- [SUPPLIED ENTRIES]:
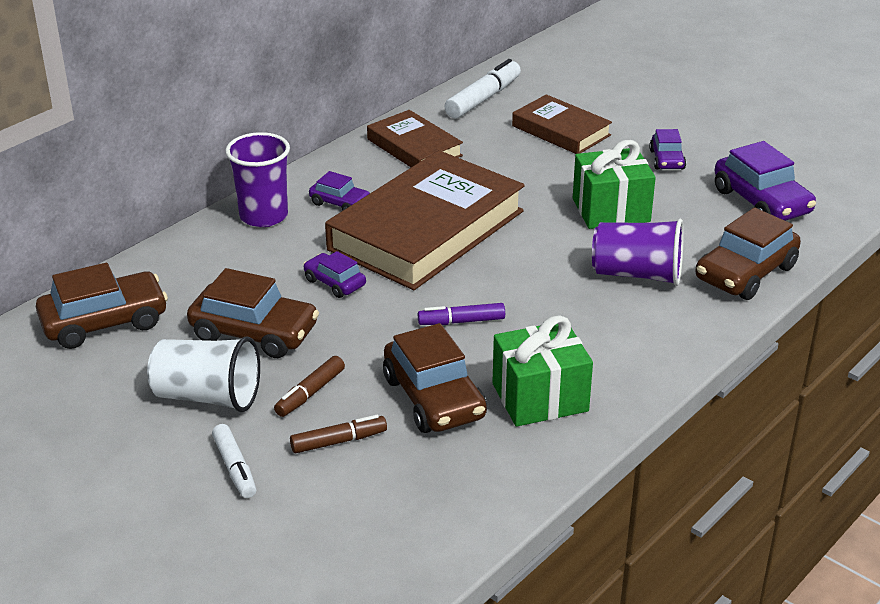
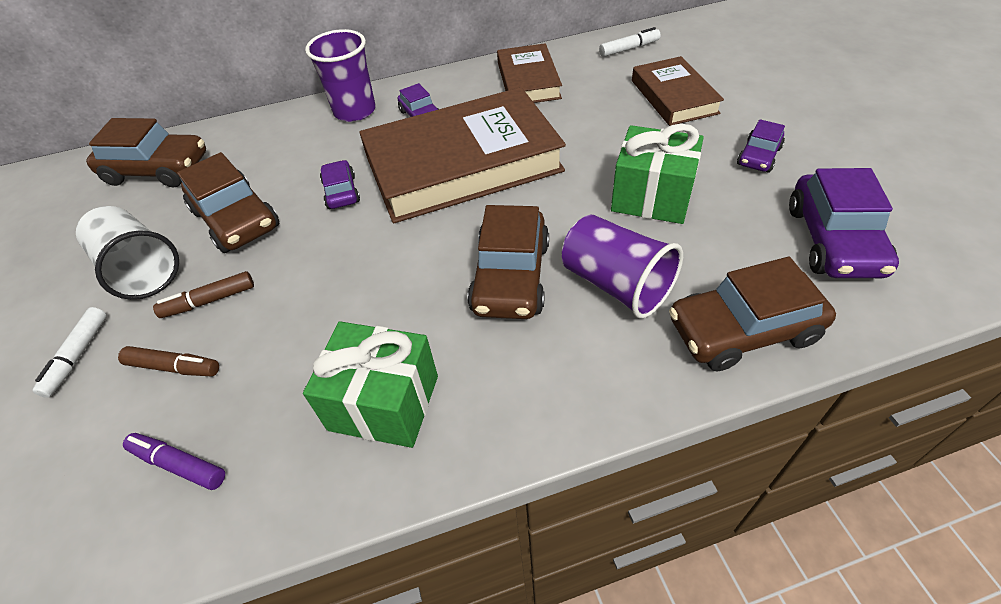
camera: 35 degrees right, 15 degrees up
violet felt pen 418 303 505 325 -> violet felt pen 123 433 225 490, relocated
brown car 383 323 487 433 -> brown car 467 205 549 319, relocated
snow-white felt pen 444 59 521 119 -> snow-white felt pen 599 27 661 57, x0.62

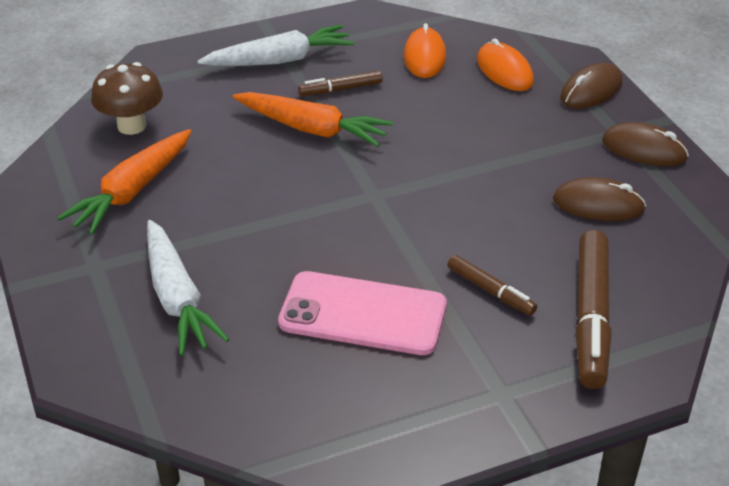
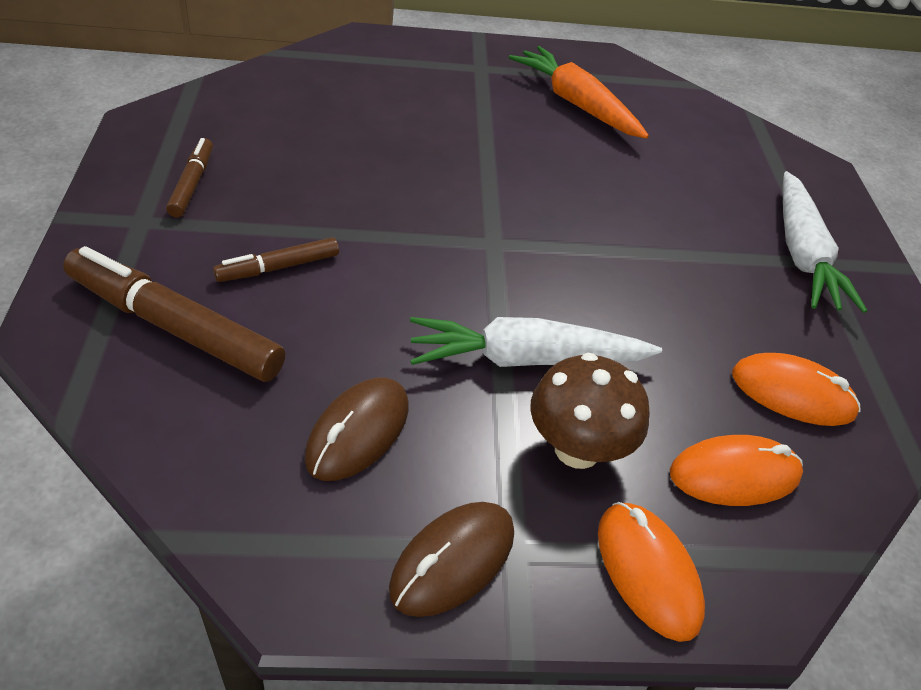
camera: 105 degrees right, 5 degrees up
brown felt pen 298 70 383 96 -> brown felt pen 166 138 213 217, relocated
snow-white carrot 147 220 230 356 -> snow-white carrot 410 317 662 367, relocated
brown fungus 91 62 163 135 -> brown fungus 530 353 650 469, relocated
brown computer mouse 560 63 622 108 -> bright orange computer mouse 598 502 705 642
bright orange carrot 233 92 393 147 -> none
rose-pink mobile phone 278 271 447 355 -> none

- [YOUR TASK]:
Each record above goes into the copy unchanged; the pictures do not.

- [TASK SOLUTION]:
camera: 35 degrees right, 15 degrees up
violet felt pen 418 303 505 325 -> violet felt pen 123 433 225 490, relocated
brown car 383 323 487 433 -> brown car 467 205 549 319, relocated
snow-white felt pen 444 59 521 119 -> snow-white felt pen 599 27 661 57, x0.62

camera: 105 degrees right, 5 degrees up
brown felt pen 298 70 383 96 -> brown felt pen 166 138 213 217, relocated
snow-white carrot 147 220 230 356 -> snow-white carrot 410 317 662 367, relocated
brown fungus 91 62 163 135 -> brown fungus 530 353 650 469, relocated
brown computer mouse 560 63 622 108 -> bright orange computer mouse 598 502 705 642
bright orange carrot 233 92 393 147 -> none
rose-pink mobile phone 278 271 447 355 -> none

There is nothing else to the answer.